Your assignment.
Will you write out all the entries below exactly?

__________

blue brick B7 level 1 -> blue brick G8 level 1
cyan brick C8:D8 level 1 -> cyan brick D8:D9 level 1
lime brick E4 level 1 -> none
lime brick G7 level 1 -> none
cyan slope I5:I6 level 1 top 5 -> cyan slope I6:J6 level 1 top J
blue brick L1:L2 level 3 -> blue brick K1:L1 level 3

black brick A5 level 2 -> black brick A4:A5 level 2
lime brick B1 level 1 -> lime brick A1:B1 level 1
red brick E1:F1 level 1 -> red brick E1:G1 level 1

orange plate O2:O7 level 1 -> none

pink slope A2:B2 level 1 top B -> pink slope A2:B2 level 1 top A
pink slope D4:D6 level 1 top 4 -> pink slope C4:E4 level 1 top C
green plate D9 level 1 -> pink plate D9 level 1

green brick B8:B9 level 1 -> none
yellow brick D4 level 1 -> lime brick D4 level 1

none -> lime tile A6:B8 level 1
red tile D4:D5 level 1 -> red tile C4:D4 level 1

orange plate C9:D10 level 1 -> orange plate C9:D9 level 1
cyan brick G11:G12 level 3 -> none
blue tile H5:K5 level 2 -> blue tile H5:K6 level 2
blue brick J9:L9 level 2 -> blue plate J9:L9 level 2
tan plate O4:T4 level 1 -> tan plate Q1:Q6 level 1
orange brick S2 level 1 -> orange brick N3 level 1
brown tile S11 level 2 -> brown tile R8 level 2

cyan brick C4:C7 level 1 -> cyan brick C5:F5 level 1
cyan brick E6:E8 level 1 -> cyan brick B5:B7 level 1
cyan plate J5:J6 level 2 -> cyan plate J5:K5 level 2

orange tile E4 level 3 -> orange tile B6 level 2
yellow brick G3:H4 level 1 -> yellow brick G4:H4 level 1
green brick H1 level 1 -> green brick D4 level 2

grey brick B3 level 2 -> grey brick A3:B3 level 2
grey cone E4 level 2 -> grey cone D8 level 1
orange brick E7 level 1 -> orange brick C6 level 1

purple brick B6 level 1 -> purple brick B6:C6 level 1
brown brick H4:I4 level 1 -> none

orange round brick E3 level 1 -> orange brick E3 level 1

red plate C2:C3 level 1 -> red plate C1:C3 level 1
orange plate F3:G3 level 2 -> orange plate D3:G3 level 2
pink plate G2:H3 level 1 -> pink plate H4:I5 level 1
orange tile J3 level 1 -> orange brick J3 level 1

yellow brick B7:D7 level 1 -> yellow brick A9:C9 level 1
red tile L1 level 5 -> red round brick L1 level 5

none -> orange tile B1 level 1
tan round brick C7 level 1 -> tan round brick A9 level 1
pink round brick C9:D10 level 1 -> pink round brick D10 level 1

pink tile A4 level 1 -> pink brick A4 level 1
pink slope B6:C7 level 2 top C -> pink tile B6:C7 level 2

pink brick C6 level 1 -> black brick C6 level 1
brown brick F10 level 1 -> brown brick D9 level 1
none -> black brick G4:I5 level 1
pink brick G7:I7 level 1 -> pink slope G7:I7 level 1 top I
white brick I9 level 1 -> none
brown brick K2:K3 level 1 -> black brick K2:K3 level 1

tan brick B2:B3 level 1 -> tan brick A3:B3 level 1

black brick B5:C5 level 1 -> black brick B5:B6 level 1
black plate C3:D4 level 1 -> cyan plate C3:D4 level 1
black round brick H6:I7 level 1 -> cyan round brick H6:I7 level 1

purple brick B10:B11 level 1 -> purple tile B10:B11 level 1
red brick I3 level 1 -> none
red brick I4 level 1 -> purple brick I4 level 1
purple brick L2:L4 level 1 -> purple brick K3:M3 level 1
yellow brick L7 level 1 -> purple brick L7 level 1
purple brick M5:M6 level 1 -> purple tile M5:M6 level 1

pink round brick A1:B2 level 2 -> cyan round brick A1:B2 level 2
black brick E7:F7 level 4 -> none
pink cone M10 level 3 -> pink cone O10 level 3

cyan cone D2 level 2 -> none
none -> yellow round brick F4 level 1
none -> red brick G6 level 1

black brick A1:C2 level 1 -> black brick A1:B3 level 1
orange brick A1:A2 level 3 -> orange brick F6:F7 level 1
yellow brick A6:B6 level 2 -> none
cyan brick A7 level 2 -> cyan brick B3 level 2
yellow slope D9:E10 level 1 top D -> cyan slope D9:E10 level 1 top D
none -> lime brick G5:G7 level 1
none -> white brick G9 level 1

__________

Task output.
blue brick B7 level 1 -> blue brick G8 level 1
cyan brick C8:D8 level 1 -> cyan brick D8:D9 level 1
lime brick E4 level 1 -> none
lime brick G7 level 1 -> none
cyan slope I5:I6 level 1 top 5 -> cyan slope I6:J6 level 1 top J
blue brick L1:L2 level 3 -> blue brick K1:L1 level 3

black brick A5 level 2 -> black brick A4:A5 level 2
lime brick B1 level 1 -> lime brick A1:B1 level 1
red brick E1:F1 level 1 -> red brick E1:G1 level 1

orange plate O2:O7 level 1 -> none

pink slope A2:B2 level 1 top B -> pink slope A2:B2 level 1 top A
pink slope D4:D6 level 1 top 4 -> pink slope C4:E4 level 1 top C
green plate D9 level 1 -> pink plate D9 level 1

green brick B8:B9 level 1 -> none
yellow brick D4 level 1 -> lime brick D4 level 1

none -> lime tile A6:B8 level 1
red tile D4:D5 level 1 -> red tile C4:D4 level 1

orange plate C9:D10 level 1 -> orange plate C9:D9 level 1
cyan brick G11:G12 level 3 -> none
blue tile H5:K5 level 2 -> blue tile H5:K6 level 2
blue brick J9:L9 level 2 -> blue plate J9:L9 level 2
tan plate O4:T4 level 1 -> tan plate Q1:Q6 level 1
orange brick S2 level 1 -> orange brick N3 level 1
brown tile S11 level 2 -> brown tile R8 level 2

cyan brick C4:C7 level 1 -> cyan brick C5:F5 level 1
cyan brick E6:E8 level 1 -> cyan brick B5:B7 level 1
cyan plate J5:J6 level 2 -> cyan plate J5:K5 level 2

orange tile E4 level 3 -> orange tile B6 level 2
yellow brick G3:H4 level 1 -> yellow brick G4:H4 level 1
green brick H1 level 1 -> green brick D4 level 2

grey brick B3 level 2 -> grey brick A3:B3 level 2
grey cone E4 level 2 -> grey cone D8 level 1
orange brick E7 level 1 -> orange brick C6 level 1

purple brick B6 level 1 -> purple brick B6:C6 level 1
brown brick H4:I4 level 1 -> none

orange round brick E3 level 1 -> orange brick E3 level 1

red plate C2:C3 level 1 -> red plate C1:C3 level 1
orange plate F3:G3 level 2 -> orange plate D3:G3 level 2
pink plate G2:H3 level 1 -> pink plate H4:I5 level 1
orange tile J3 level 1 -> orange brick J3 level 1

yellow brick B7:D7 level 1 -> yellow brick A9:C9 level 1
red tile L1 level 5 -> red round brick L1 level 5

none -> orange tile B1 level 1
tan round brick C7 level 1 -> tan round brick A9 level 1
pink round brick C9:D10 level 1 -> pink round brick D10 level 1

pink tile A4 level 1 -> pink brick A4 level 1
pink slope B6:C7 level 2 top C -> pink tile B6:C7 level 2

pink brick C6 level 1 -> black brick C6 level 1
brown brick F10 level 1 -> brown brick D9 level 1
none -> black brick G4:I5 level 1
pink brick G7:I7 level 1 -> pink slope G7:I7 level 1 top I
white brick I9 level 1 -> none
brown brick K2:K3 level 1 -> black brick K2:K3 level 1

tan brick B2:B3 level 1 -> tan brick A3:B3 level 1

black brick B5:C5 level 1 -> black brick B5:B6 level 1
black plate C3:D4 level 1 -> cyan plate C3:D4 level 1
black round brick H6:I7 level 1 -> cyan round brick H6:I7 level 1

purple brick B10:B11 level 1 -> purple tile B10:B11 level 1
red brick I3 level 1 -> none
red brick I4 level 1 -> purple brick I4 level 1
purple brick L2:L4 level 1 -> purple brick K3:M3 level 1
yellow brick L7 level 1 -> purple brick L7 level 1
purple brick M5:M6 level 1 -> purple tile M5:M6 level 1

pink round brick A1:B2 level 2 -> cyan round brick A1:B2 level 2
black brick E7:F7 level 4 -> none
pink cone M10 level 3 -> pink cone O10 level 3

cyan cone D2 level 2 -> none
none -> yellow round brick F4 level 1
none -> red brick G6 level 1

black brick A1:C2 level 1 -> black brick A1:B3 level 1
orange brick A1:A2 level 3 -> orange brick F6:F7 level 1
yellow brick A6:B6 level 2 -> none
cyan brick A7 level 2 -> cyan brick B3 level 2
yellow slope D9:E10 level 1 top D -> cyan slope D9:E10 level 1 top D
none -> lime brick G5:G7 level 1
none -> white brick G9 level 1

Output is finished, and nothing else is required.